━━━ PROVIDED MATERIAL ━━━

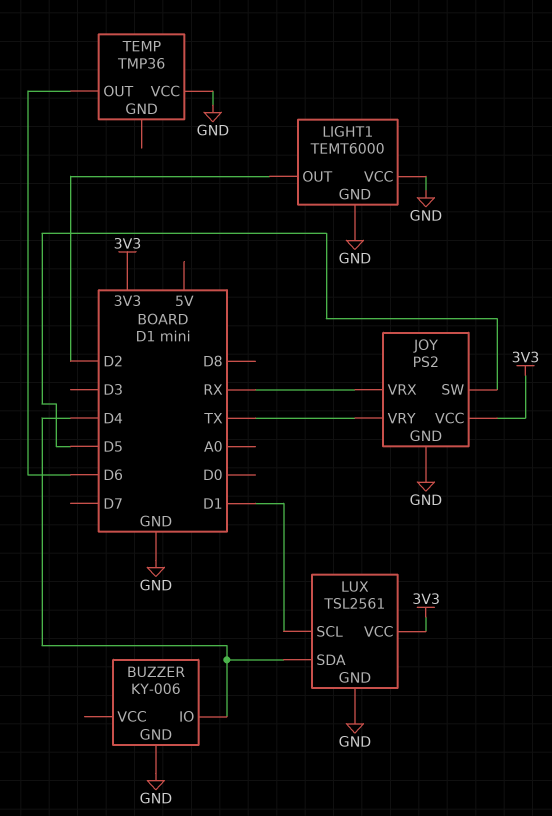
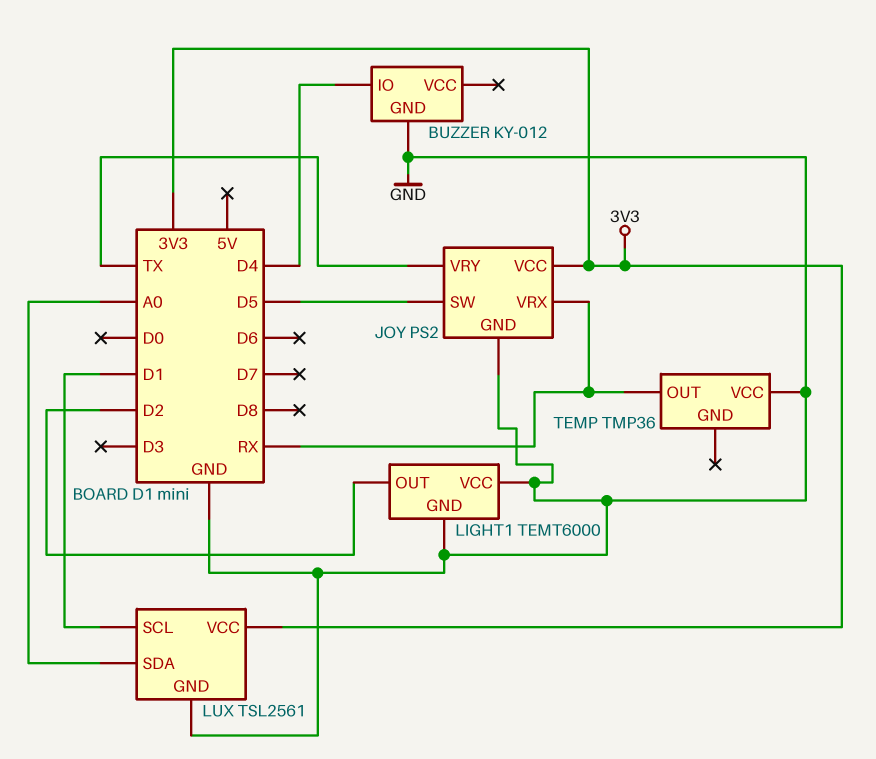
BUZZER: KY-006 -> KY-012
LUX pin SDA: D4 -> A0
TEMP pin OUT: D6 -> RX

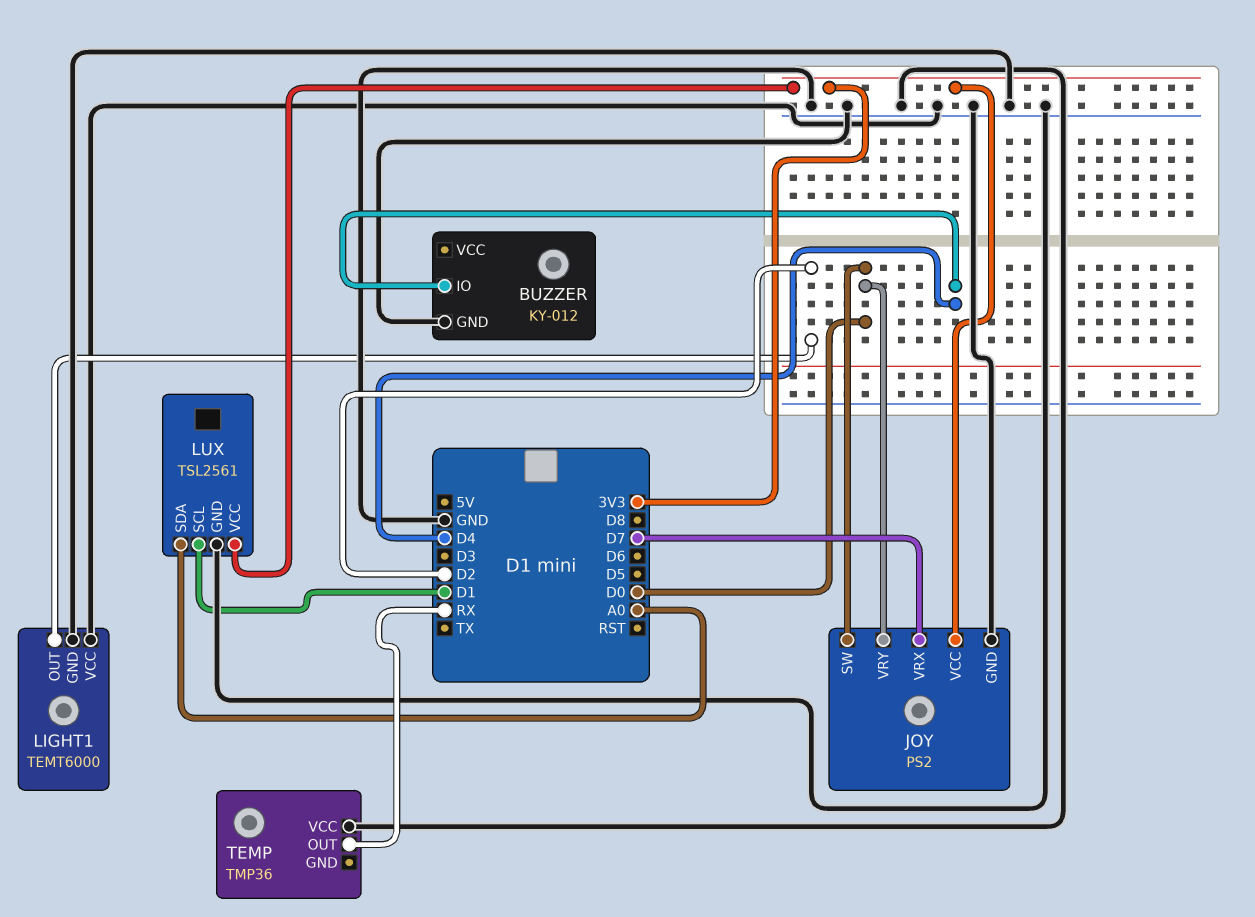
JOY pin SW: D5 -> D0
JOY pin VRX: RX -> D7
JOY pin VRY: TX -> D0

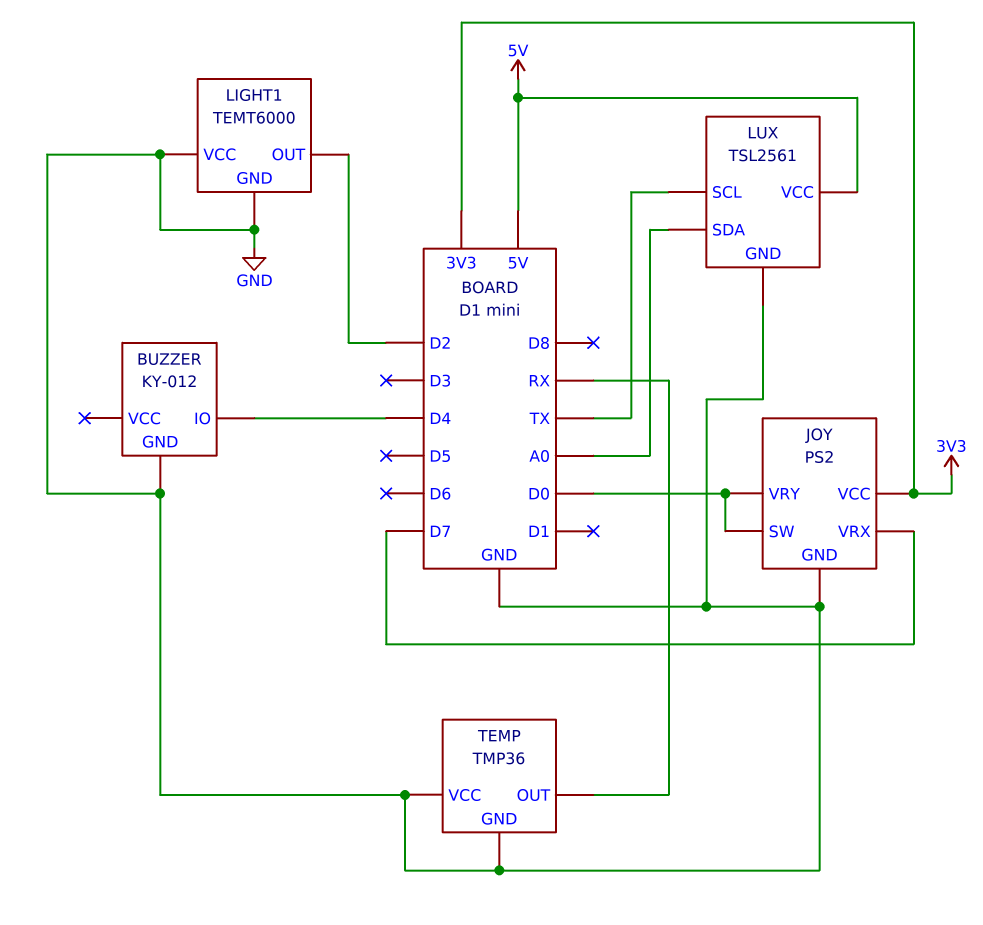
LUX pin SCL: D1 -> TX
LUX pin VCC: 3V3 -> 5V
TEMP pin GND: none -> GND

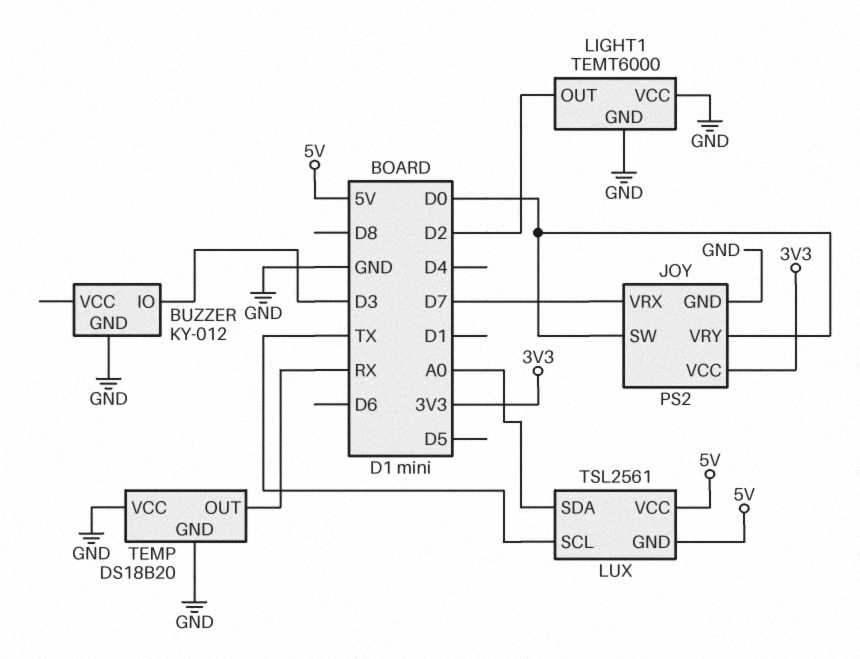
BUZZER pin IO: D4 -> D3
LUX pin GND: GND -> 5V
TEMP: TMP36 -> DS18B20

━━━

### EXERCISE DETAILS
Among the lines of the records, copy out each one that contains the word "BUZZER".

### REPLY TO THE EXERCISE
BUZZER: KY-006 -> KY-012
BUZZER pin IO: D4 -> D3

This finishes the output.